▸ **ABOUT THIS EXERCISE**
Go through the data from its first line and retype each line, stopping once the line containing "J2 pin 2: 3V3 -> DGND" has been retyped.

▸ **RECORDED INFORMATION**

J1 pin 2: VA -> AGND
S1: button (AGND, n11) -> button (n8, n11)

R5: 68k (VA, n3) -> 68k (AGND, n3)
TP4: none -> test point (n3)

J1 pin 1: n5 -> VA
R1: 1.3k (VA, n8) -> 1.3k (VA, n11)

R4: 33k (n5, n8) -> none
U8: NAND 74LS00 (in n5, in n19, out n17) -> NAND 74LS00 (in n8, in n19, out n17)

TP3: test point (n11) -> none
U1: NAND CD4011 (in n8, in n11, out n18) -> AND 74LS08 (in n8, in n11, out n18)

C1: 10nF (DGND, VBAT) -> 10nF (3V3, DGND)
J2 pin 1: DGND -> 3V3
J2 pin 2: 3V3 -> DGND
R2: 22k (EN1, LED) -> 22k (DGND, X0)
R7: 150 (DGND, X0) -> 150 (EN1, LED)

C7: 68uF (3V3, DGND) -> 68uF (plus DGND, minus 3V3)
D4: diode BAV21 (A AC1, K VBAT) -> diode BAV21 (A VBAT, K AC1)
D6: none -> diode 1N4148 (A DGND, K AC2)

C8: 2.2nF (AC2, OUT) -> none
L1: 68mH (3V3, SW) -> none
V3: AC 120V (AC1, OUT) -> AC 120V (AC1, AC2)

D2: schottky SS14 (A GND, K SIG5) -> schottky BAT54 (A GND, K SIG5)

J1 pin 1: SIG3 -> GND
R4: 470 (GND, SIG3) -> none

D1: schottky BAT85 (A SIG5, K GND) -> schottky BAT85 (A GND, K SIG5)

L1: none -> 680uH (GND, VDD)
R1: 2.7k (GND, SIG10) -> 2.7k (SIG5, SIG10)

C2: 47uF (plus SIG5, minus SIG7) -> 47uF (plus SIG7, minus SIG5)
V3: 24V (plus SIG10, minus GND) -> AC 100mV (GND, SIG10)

▸ **SOLVED PROBLEM**
J1 pin 2: VA -> AGND
S1: button (AGND, n11) -> button (n8, n11)

R5: 68k (VA, n3) -> 68k (AGND, n3)
TP4: none -> test point (n3)

J1 pin 1: n5 -> VA
R1: 1.3k (VA, n8) -> 1.3k (VA, n11)

R4: 33k (n5, n8) -> none
U8: NAND 74LS00 (in n5, in n19, out n17) -> NAND 74LS00 (in n8, in n19, out n17)

TP3: test point (n11) -> none
U1: NAND CD4011 (in n8, in n11, out n18) -> AND 74LS08 (in n8, in n11, out n18)

C1: 10nF (DGND, VBAT) -> 10nF (3V3, DGND)
J2 pin 1: DGND -> 3V3
J2 pin 2: 3V3 -> DGND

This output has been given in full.